-------- Given data --------

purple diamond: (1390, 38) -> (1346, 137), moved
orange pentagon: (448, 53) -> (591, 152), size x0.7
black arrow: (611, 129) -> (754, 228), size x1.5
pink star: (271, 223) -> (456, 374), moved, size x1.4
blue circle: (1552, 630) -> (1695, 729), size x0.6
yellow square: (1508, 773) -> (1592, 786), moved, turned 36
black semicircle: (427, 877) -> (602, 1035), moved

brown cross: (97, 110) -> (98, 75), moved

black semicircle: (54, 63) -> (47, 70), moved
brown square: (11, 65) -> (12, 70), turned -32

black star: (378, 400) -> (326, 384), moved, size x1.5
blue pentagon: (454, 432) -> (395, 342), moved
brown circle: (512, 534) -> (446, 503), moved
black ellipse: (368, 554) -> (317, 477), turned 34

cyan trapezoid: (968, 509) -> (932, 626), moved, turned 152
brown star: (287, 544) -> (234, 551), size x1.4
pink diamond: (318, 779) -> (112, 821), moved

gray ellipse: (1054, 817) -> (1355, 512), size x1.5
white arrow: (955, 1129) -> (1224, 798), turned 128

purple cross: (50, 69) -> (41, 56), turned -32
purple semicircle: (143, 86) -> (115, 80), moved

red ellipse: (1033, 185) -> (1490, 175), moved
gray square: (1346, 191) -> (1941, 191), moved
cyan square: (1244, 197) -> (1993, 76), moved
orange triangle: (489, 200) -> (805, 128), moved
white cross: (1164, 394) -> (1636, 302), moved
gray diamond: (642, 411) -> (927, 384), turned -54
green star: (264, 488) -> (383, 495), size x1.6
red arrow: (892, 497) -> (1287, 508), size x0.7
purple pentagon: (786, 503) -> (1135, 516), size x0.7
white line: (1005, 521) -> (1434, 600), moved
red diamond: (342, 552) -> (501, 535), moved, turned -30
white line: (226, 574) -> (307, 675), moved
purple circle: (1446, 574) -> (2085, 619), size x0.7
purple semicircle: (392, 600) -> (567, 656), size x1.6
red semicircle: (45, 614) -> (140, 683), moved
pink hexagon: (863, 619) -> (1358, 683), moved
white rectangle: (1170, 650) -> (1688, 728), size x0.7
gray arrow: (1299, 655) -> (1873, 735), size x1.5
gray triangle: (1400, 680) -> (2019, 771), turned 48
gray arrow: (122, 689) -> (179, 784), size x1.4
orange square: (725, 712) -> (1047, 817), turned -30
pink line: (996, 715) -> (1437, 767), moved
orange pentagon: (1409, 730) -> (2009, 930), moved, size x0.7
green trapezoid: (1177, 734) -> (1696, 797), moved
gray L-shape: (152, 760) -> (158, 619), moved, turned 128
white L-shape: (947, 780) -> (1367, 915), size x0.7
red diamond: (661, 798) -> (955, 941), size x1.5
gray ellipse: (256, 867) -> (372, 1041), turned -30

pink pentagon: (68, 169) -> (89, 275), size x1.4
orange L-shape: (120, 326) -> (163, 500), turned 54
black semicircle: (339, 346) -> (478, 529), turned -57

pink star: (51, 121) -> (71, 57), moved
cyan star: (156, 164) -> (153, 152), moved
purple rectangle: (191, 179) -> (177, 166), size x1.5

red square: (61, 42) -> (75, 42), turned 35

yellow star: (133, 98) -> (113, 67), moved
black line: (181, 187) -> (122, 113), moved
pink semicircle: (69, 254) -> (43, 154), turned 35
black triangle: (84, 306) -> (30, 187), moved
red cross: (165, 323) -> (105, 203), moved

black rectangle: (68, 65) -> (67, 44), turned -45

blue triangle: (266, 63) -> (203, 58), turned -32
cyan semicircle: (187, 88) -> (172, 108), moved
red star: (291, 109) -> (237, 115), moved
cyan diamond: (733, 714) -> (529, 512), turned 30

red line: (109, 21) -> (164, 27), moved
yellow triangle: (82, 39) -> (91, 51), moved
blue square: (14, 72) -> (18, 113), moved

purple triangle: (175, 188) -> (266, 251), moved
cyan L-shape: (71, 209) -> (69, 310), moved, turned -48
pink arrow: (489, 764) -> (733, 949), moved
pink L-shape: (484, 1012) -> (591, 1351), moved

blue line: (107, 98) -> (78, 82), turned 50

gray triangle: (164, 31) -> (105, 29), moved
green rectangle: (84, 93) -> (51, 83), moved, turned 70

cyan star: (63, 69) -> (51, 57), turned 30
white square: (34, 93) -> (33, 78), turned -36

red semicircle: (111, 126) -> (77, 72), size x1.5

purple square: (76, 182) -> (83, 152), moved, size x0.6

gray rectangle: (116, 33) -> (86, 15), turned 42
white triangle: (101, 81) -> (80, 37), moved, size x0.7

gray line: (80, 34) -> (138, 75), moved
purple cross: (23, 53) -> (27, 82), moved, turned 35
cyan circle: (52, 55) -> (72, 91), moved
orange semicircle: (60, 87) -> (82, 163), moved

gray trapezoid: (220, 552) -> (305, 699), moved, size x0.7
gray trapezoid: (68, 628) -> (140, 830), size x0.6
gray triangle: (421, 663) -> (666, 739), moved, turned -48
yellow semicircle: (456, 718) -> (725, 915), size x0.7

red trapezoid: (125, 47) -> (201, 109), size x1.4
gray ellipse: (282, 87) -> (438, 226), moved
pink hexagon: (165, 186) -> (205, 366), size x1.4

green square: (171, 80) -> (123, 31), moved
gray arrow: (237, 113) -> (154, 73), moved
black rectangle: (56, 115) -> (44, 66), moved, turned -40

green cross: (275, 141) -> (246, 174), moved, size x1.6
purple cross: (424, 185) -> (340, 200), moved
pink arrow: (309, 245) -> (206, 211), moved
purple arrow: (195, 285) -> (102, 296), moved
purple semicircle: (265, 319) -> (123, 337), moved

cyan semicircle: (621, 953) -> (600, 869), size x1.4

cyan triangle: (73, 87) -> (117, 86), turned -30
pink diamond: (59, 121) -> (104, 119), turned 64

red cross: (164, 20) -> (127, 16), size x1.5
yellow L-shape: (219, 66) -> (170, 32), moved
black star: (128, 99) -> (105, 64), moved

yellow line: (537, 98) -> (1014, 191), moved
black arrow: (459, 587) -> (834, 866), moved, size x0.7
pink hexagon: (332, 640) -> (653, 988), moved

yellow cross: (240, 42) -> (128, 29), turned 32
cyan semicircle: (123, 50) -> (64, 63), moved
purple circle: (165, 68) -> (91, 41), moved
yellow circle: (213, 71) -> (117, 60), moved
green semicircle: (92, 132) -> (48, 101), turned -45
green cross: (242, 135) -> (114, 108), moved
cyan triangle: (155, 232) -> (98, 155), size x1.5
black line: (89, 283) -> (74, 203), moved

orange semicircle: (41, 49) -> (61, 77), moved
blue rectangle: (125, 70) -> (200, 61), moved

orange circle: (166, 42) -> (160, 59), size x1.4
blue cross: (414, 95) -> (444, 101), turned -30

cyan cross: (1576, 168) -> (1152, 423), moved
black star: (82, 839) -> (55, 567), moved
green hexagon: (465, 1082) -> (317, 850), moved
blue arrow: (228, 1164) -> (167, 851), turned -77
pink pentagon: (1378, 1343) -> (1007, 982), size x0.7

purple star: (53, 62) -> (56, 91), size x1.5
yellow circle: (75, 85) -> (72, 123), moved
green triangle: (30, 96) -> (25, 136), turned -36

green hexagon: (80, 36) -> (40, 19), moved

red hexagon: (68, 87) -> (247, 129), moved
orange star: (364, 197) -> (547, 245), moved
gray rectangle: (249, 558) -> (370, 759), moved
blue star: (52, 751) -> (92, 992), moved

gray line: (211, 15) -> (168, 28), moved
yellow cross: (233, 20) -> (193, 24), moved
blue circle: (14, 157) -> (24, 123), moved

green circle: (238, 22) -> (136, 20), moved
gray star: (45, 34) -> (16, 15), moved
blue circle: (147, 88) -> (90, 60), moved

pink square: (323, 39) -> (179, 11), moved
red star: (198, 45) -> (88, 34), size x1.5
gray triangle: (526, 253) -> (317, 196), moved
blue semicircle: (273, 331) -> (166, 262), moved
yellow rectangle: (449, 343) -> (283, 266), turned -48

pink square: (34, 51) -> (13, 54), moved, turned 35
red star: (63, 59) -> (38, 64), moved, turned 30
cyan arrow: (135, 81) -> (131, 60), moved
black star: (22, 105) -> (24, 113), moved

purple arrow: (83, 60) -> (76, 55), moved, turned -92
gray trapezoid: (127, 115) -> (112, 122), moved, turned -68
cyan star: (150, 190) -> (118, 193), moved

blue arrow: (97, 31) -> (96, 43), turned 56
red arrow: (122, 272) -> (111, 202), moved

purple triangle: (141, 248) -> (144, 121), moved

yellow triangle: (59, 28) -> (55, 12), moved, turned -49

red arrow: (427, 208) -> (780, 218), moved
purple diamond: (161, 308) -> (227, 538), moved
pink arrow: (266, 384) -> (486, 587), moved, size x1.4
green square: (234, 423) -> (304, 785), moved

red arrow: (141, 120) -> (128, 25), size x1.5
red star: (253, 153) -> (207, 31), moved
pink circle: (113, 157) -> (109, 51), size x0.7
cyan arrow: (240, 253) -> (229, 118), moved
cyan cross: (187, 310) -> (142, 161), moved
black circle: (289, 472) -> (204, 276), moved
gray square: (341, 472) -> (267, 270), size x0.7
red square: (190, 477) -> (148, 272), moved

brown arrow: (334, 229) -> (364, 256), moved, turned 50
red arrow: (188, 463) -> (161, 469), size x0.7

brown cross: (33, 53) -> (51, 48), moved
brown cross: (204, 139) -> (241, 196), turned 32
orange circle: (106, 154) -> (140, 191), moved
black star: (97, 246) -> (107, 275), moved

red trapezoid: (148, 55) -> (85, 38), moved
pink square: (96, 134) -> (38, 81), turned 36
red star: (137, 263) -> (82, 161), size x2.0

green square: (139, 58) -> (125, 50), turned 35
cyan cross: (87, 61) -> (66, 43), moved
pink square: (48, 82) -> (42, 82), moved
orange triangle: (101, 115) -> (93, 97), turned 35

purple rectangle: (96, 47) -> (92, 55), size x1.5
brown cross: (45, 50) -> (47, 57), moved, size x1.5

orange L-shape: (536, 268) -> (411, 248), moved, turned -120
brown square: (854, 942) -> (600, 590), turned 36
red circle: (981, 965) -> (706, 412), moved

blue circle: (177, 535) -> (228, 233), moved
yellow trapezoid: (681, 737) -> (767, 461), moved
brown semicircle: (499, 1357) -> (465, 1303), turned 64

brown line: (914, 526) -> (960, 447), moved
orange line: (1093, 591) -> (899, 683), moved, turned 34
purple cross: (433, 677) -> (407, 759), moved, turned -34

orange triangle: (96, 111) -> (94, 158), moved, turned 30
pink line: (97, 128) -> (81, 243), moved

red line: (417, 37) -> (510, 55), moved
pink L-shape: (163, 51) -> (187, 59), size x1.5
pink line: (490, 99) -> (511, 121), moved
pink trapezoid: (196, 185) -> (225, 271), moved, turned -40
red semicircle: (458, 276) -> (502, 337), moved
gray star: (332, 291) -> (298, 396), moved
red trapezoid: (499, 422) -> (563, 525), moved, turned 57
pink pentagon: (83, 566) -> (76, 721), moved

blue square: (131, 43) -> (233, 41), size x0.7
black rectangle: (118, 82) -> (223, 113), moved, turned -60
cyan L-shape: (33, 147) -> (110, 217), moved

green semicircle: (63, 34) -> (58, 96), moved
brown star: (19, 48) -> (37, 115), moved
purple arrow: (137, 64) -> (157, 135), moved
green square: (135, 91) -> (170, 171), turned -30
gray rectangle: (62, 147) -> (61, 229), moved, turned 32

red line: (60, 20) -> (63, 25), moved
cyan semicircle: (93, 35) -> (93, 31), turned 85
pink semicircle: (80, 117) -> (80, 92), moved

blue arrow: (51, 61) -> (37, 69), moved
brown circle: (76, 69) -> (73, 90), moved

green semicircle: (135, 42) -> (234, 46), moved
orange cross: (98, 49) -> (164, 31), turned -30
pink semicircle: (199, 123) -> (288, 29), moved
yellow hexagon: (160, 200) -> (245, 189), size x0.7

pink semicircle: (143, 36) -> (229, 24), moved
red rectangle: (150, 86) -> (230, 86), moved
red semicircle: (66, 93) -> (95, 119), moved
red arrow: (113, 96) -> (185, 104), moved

--------

## Work task
Pull every line containing "ellipse" out of the material and copy it.

## Response
black ellipse: (368, 554) -> (317, 477), turned 34
gray ellipse: (1054, 817) -> (1355, 512), size x1.5
red ellipse: (1033, 185) -> (1490, 175), moved
gray ellipse: (256, 867) -> (372, 1041), turned -30
gray ellipse: (282, 87) -> (438, 226), moved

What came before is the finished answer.